TRY IT –
Below are several records. Retype exactly those lines running from the one with "What was the" through the one with "The BLUE HOUSE", end lines included, and no others.

DATA IN THIS EXERCISE –
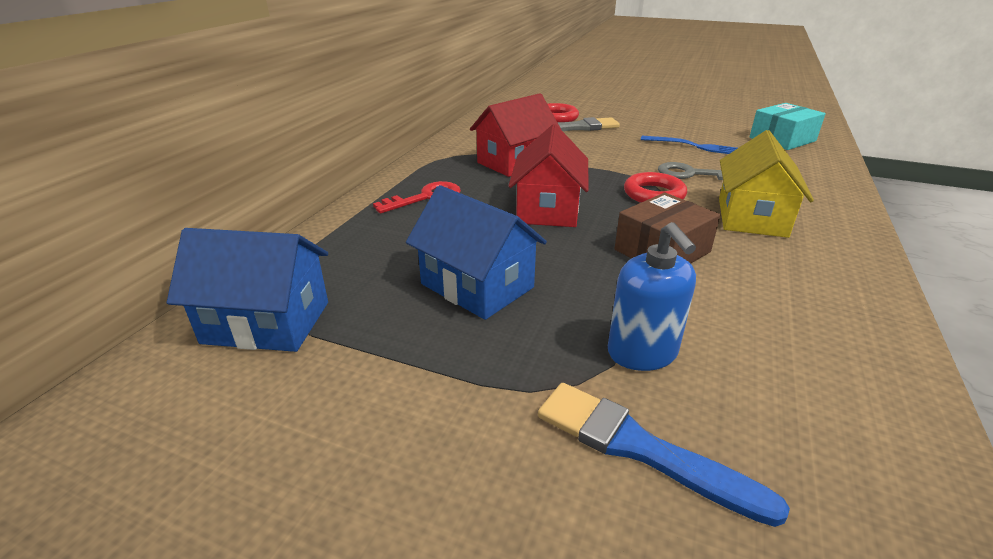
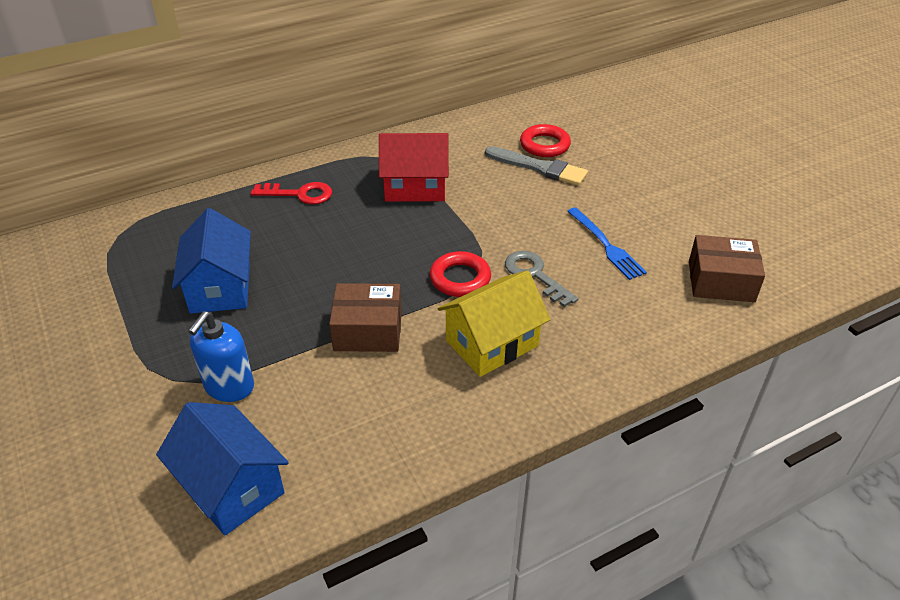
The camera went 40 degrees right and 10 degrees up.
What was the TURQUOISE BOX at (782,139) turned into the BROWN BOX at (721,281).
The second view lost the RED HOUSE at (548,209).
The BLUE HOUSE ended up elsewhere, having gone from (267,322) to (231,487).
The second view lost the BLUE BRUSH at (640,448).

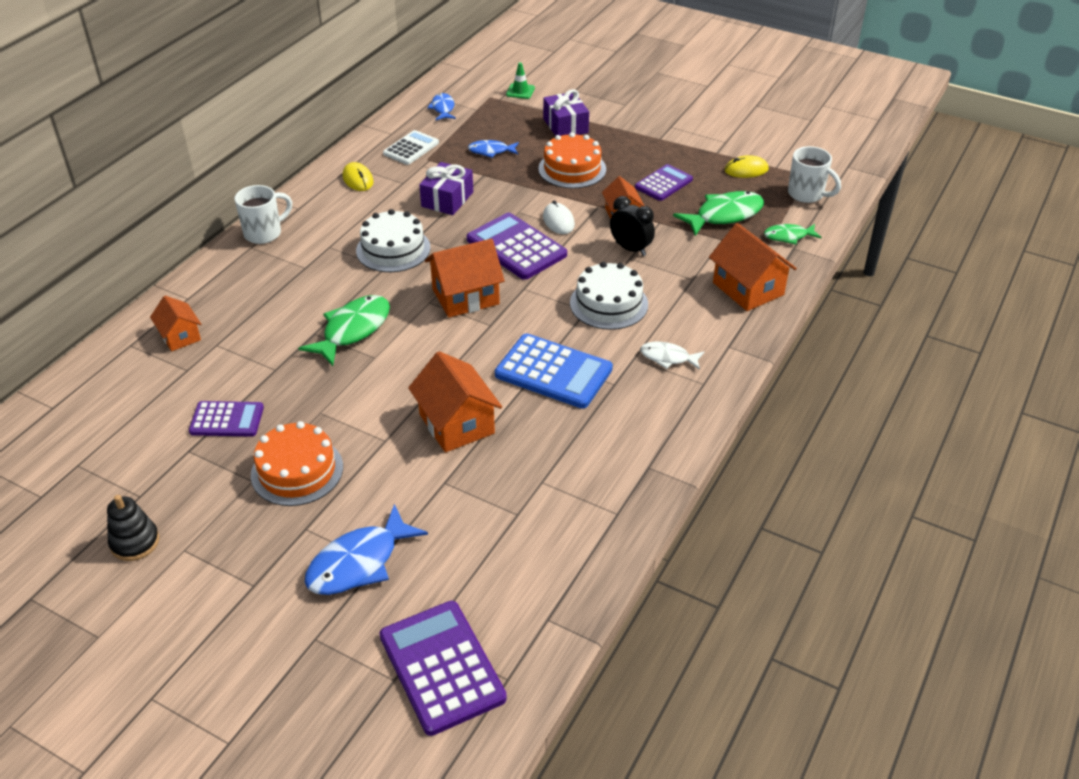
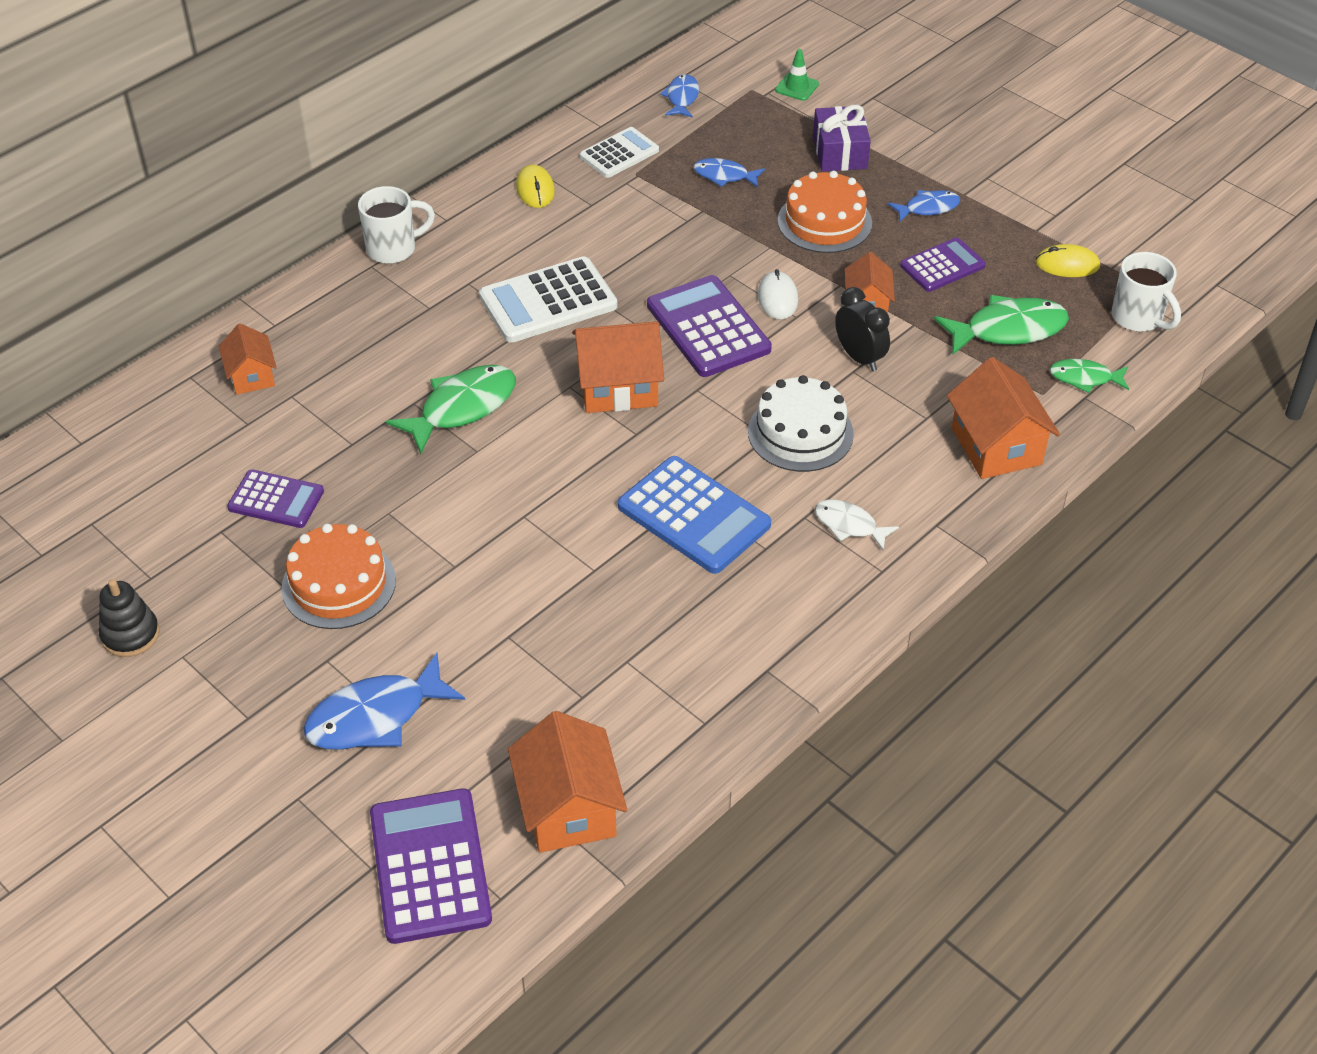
The camera went 15 degrees right and 5 degrees up.
The second view lost the PURPLE GIFT at (447,199).
Where the WHITE CAKE stood at (393,249), the WHITE CALCULATOR came to stand at (548,301).
The ORANGE HOUSE ended up elsewhere, having gone from (456,424) to (568,808).
The second view gained the BLUE FISH at (928,208).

ANSWER SPACE –
What was the TURQUOISE BOX at (782,139) turned into the BROWN BOX at (721,281).
The second view lost the RED HOUSE at (548,209).
The BLUE HOUSE ended up elsewhere, having gone from (267,322) to (231,487).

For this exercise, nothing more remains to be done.